• About this exercise
Your output must be the lines below from the line containing "purple ruler: 3 -> 2" to the line containing "white lamp: 5 -> 4", both lines included, reproduced exactly and without pictures.

• Excerpted data
════════════════

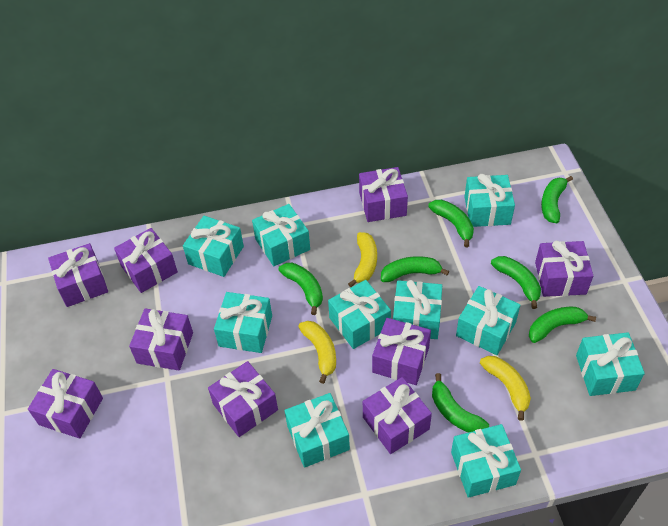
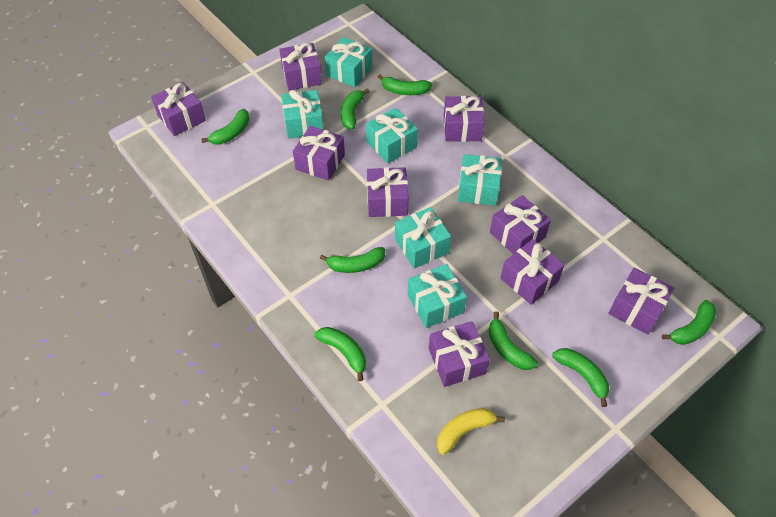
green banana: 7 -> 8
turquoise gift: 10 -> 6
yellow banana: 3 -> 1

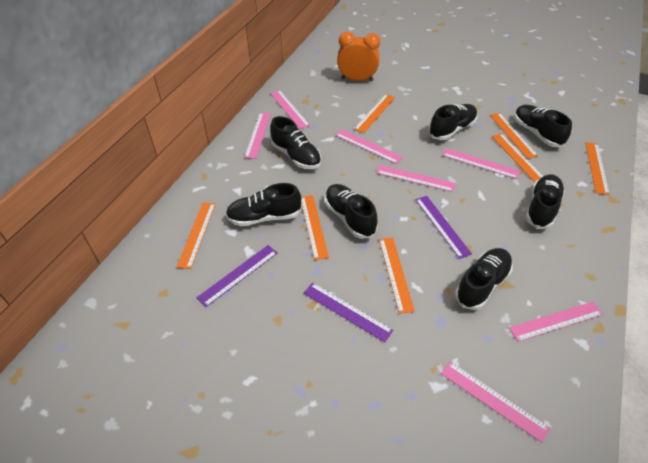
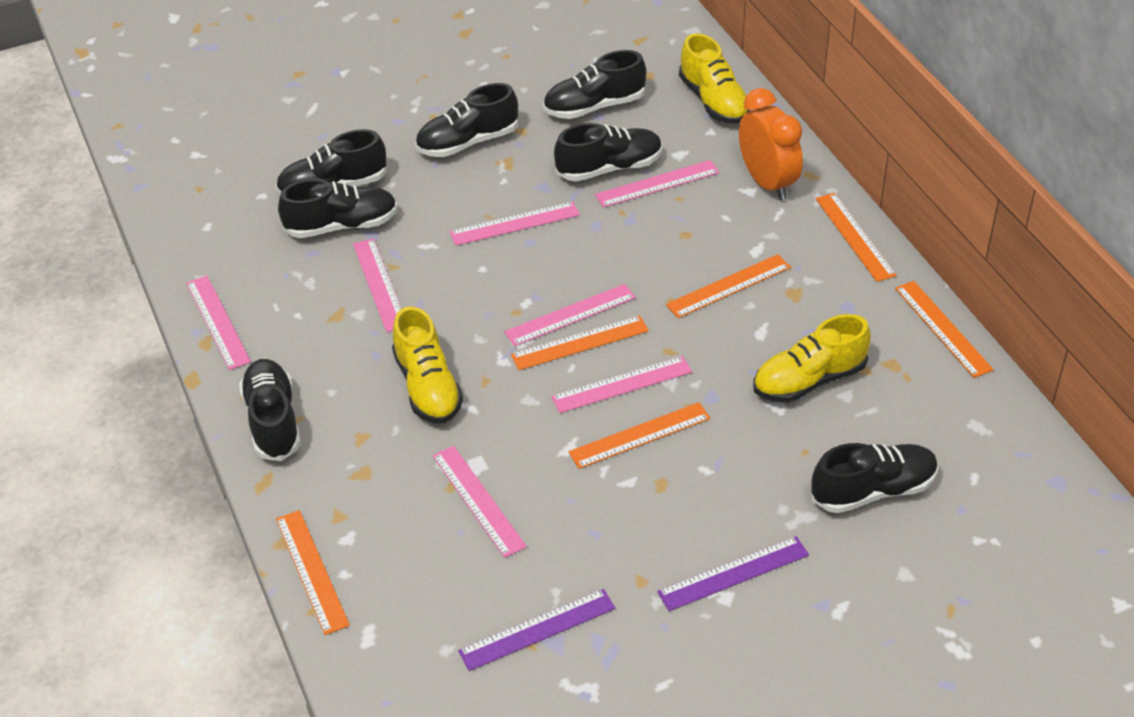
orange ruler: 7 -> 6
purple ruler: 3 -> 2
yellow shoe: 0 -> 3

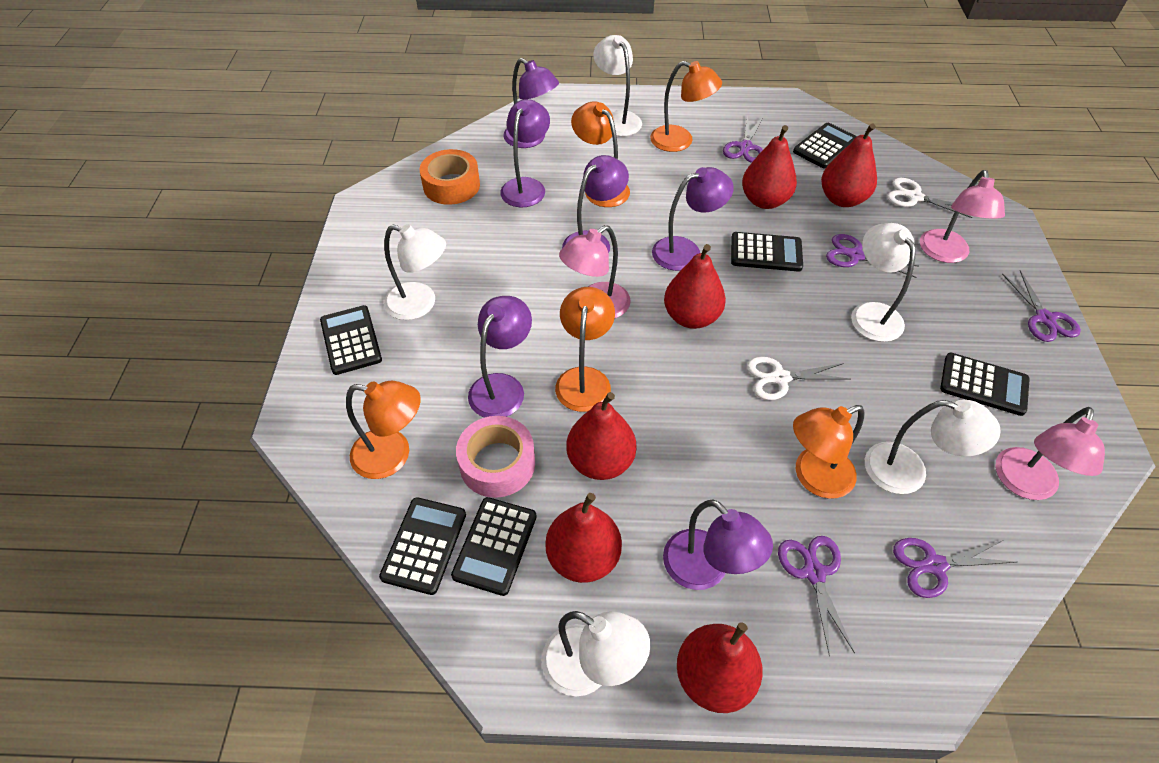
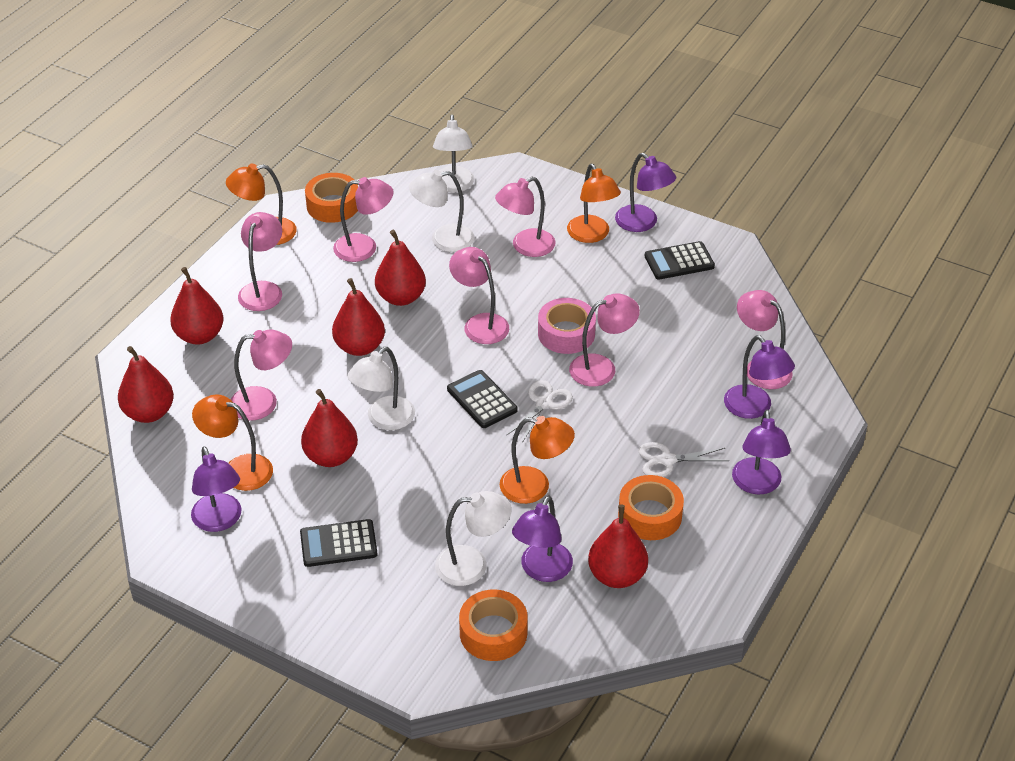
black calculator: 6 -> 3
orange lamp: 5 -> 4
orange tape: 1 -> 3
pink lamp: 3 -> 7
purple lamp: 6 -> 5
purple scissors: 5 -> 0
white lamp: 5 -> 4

════════════════

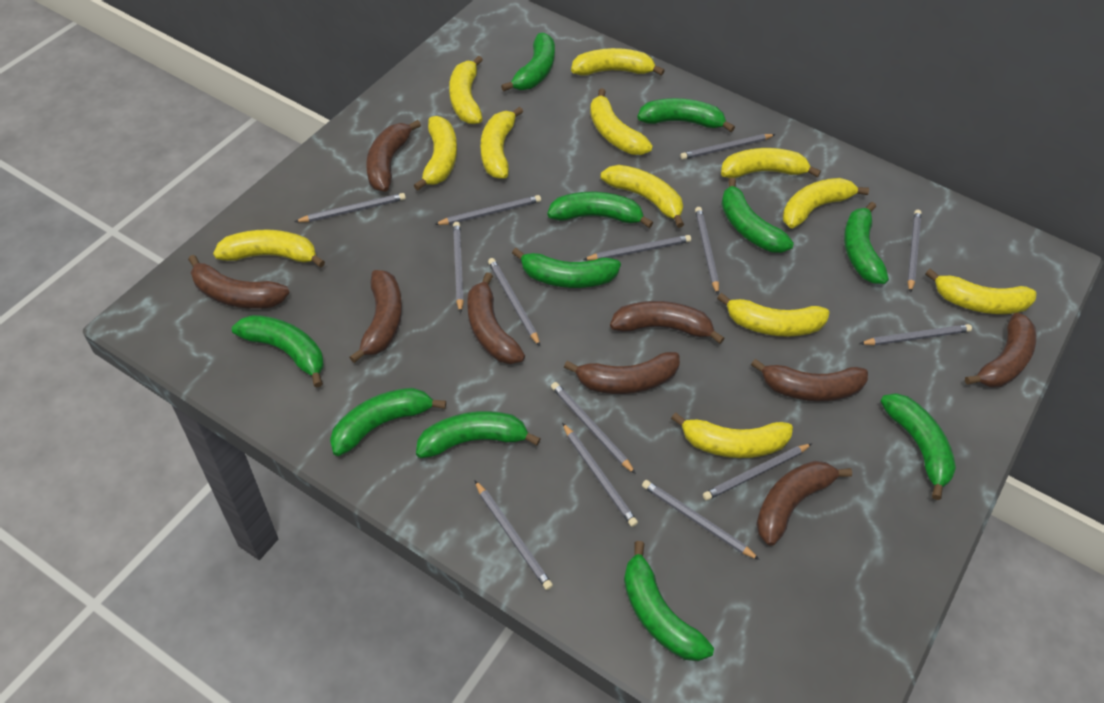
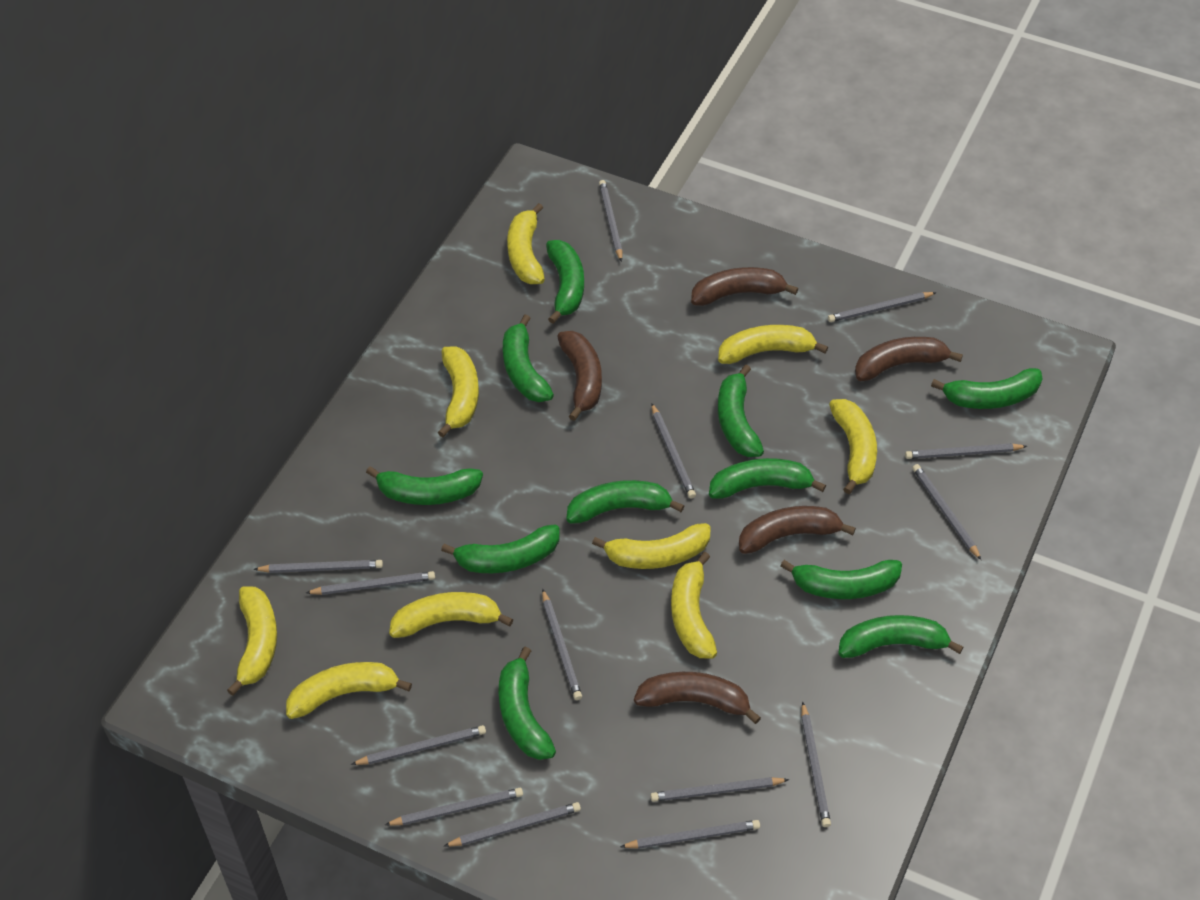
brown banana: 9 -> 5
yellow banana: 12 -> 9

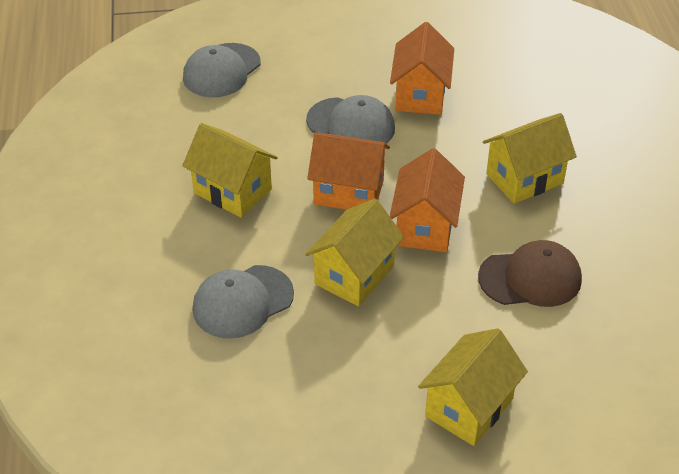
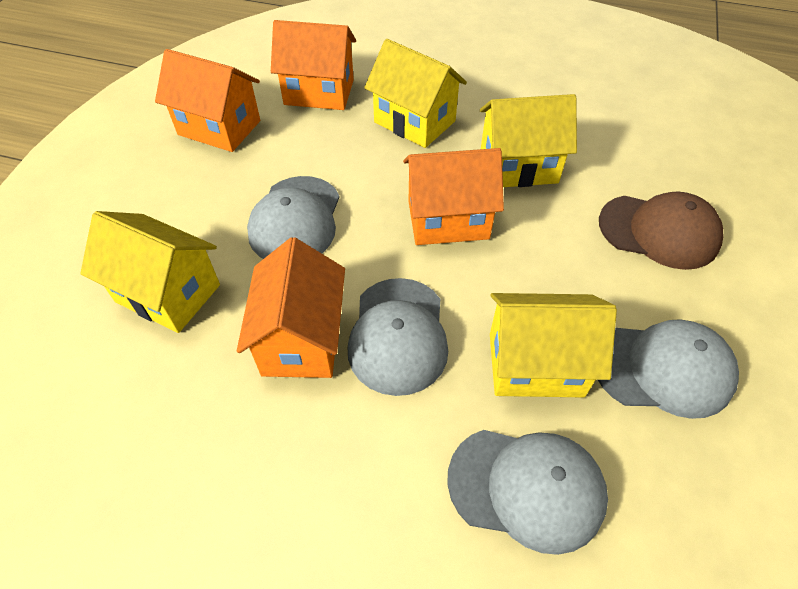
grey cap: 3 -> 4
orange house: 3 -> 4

════════════════

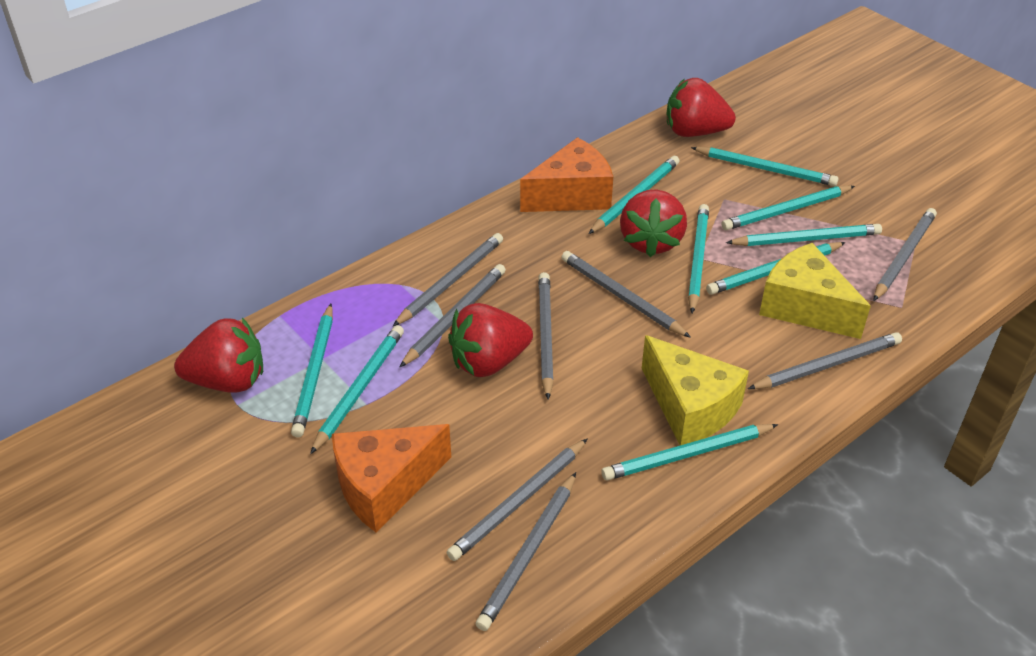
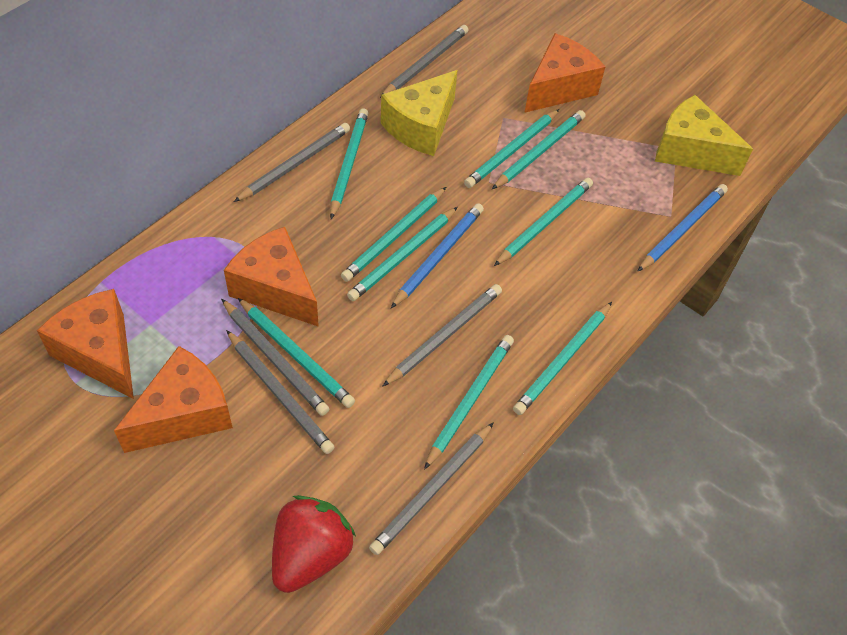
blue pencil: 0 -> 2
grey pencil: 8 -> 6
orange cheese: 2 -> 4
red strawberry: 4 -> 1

════════════════

• Answer section
purple ruler: 3 -> 2
yellow shoe: 0 -> 3

black calculator: 6 -> 3
orange lamp: 5 -> 4
orange tape: 1 -> 3
pink lamp: 3 -> 7
purple lamp: 6 -> 5
purple scissors: 5 -> 0
white lamp: 5 -> 4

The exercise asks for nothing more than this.